Assignment:
In the material below, how many lines contain "green"? Answer with the number alone.

The data:
[Start of Attachment]

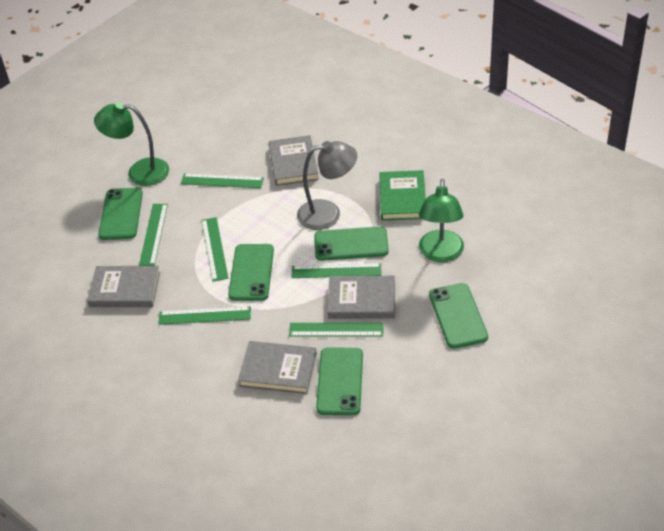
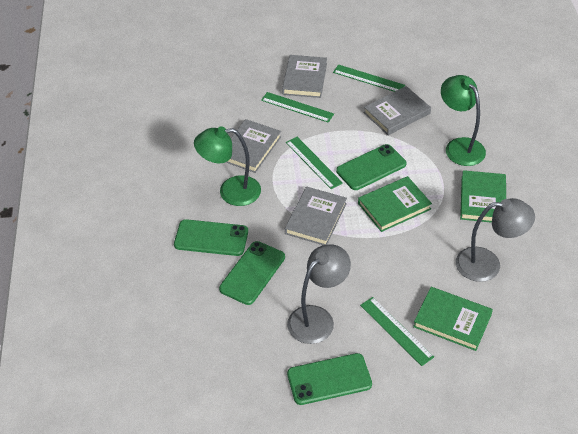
green book: 1 -> 3
green phone: 5 -> 4
green ruler: 6 -> 4
grey lamp: 1 -> 2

[End of Attachment]

Task answer:
3